◆ EXTRACTED DATA
+++++

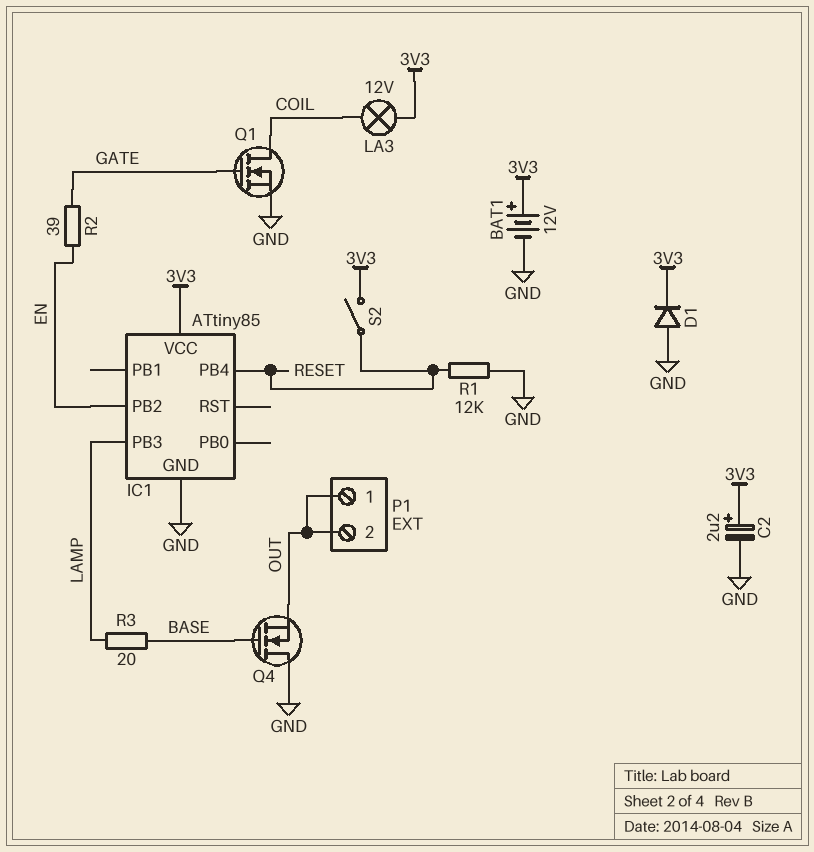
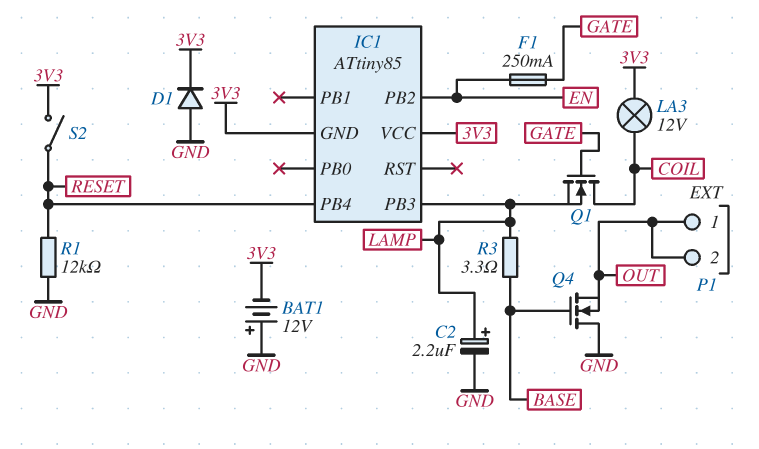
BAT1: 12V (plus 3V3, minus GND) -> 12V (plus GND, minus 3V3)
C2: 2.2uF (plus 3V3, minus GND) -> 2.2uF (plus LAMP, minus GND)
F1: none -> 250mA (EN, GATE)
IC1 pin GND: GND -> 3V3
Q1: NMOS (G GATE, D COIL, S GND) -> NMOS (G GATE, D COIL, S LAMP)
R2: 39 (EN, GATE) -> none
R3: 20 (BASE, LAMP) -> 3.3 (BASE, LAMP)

+++++

◆ TASK DIRECTIONS
Repeat every entry above exactly; images stay out of the copy.

◆ FINISHED TASK
BAT1: 12V (plus 3V3, minus GND) -> 12V (plus GND, minus 3V3)
C2: 2.2uF (plus 3V3, minus GND) -> 2.2uF (plus LAMP, minus GND)
F1: none -> 250mA (EN, GATE)
IC1 pin GND: GND -> 3V3
Q1: NMOS (G GATE, D COIL, S GND) -> NMOS (G GATE, D COIL, S LAMP)
R2: 39 (EN, GATE) -> none
R3: 20 (BASE, LAMP) -> 3.3 (BASE, LAMP)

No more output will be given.